━━ Data to examine ━━

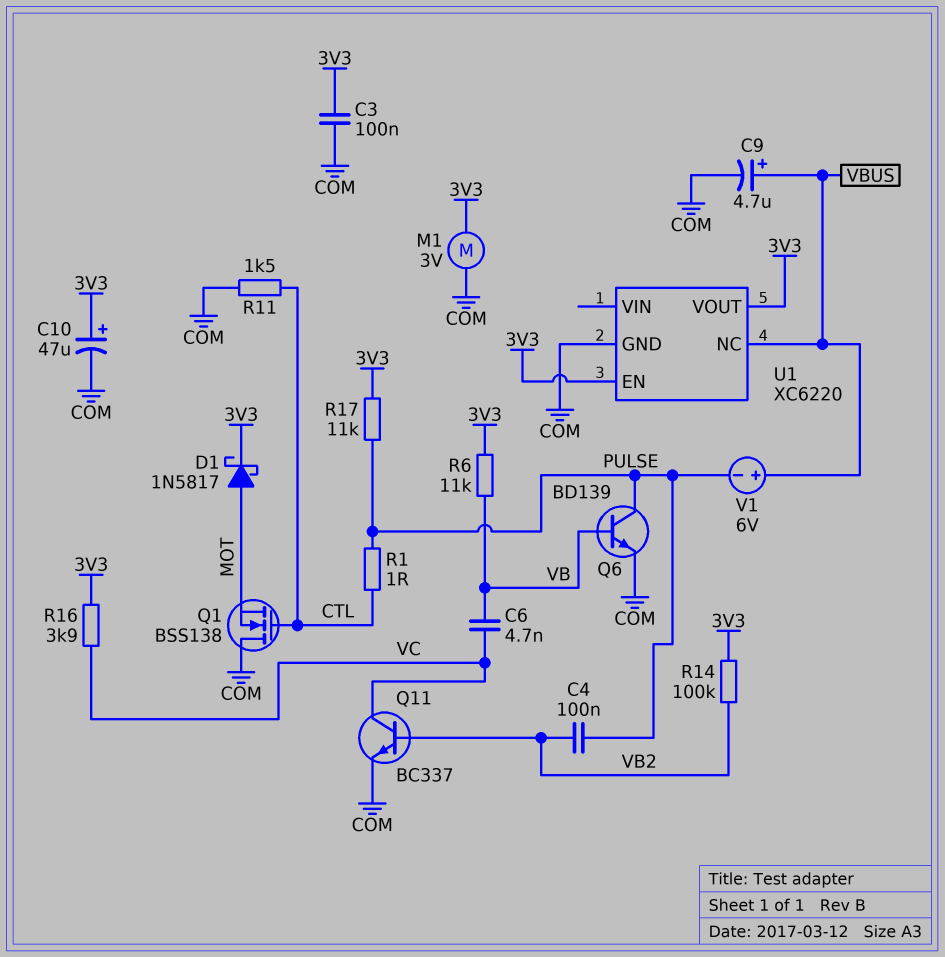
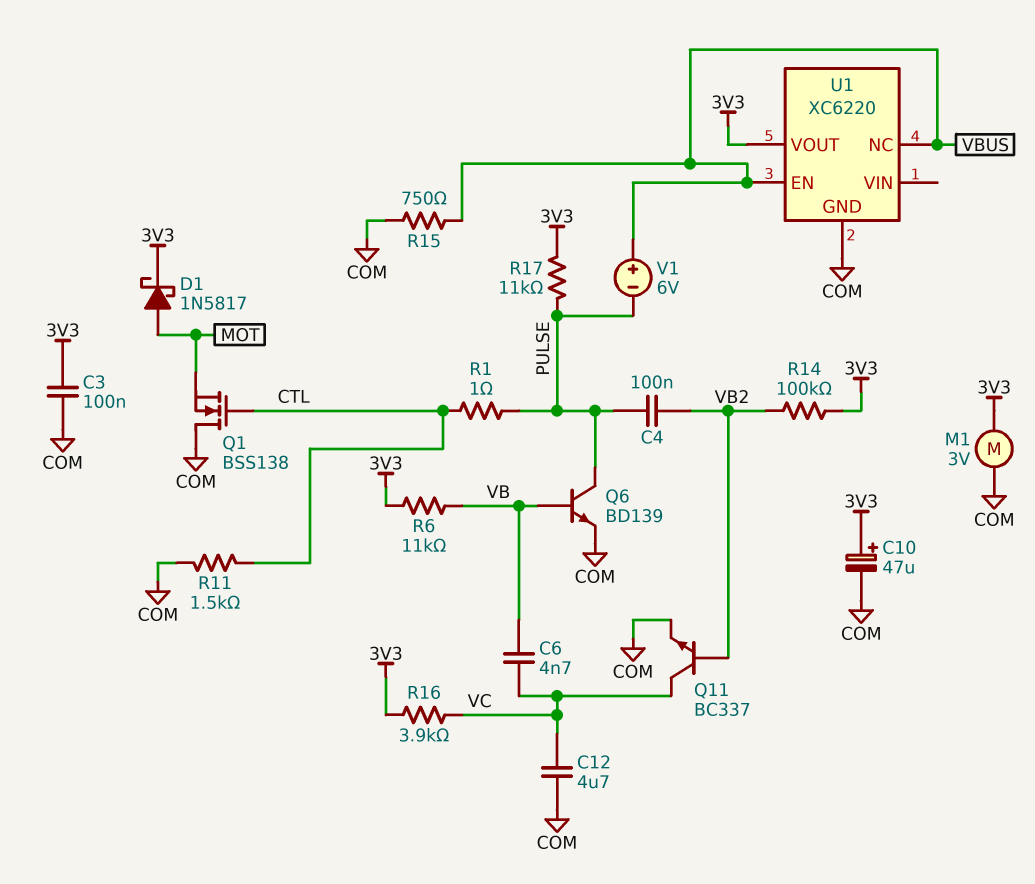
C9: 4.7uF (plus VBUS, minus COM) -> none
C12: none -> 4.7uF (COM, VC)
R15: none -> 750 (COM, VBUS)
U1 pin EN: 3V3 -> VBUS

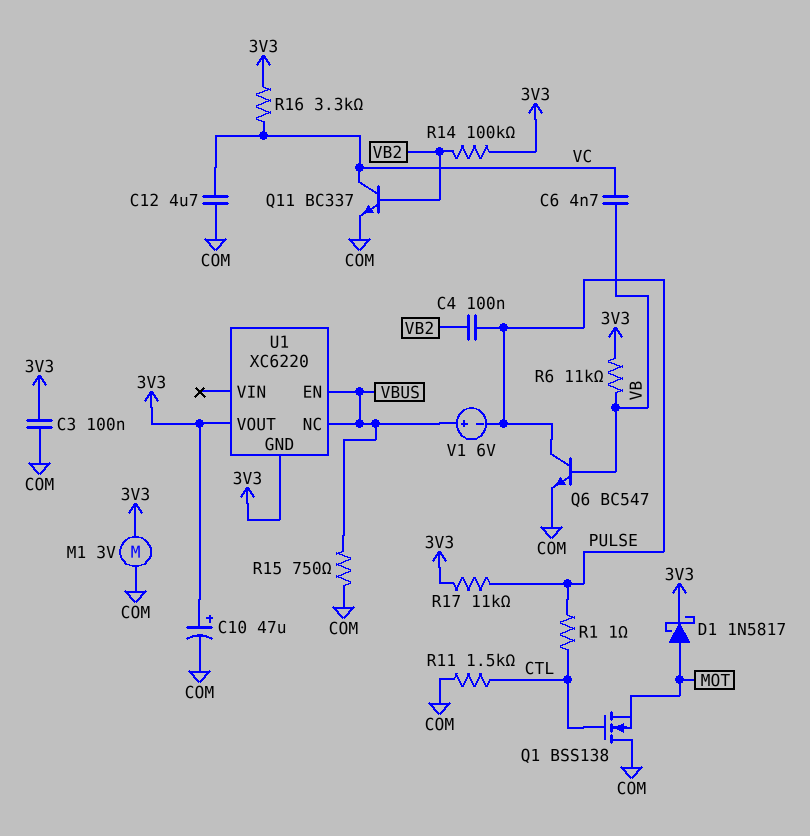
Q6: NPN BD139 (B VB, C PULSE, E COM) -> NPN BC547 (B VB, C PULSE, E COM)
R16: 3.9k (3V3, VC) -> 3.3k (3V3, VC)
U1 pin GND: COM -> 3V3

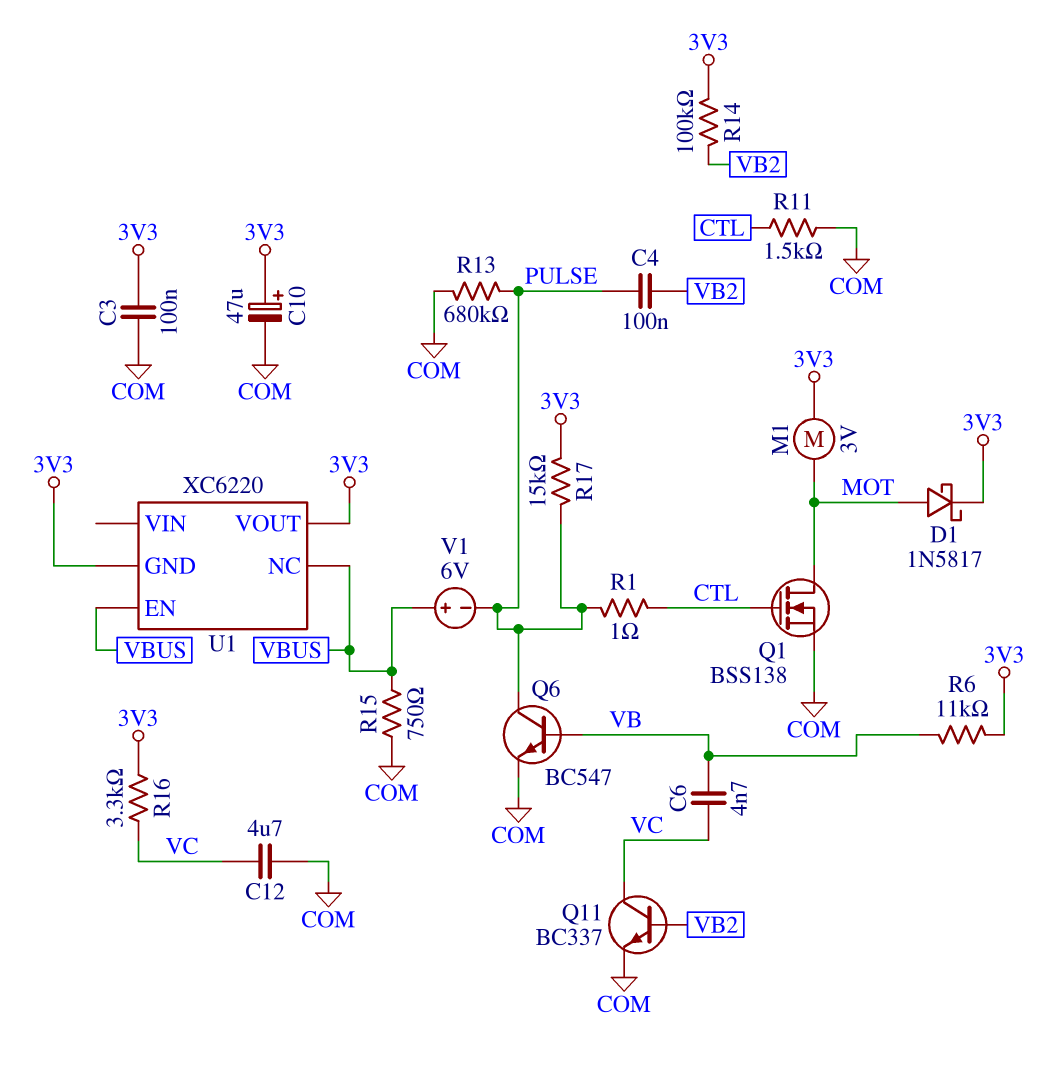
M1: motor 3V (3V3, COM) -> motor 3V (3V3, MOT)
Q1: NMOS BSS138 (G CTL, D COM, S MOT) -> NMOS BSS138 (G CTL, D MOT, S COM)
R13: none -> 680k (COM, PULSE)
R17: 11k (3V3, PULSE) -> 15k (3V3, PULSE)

━━━

From the material above, copy out every line bearing the string "VBUS".

=== Result ===
C9: 4.7uF (plus VBUS, minus COM) -> none
R15: none -> 750 (COM, VBUS)
U1 pin EN: 3V3 -> VBUS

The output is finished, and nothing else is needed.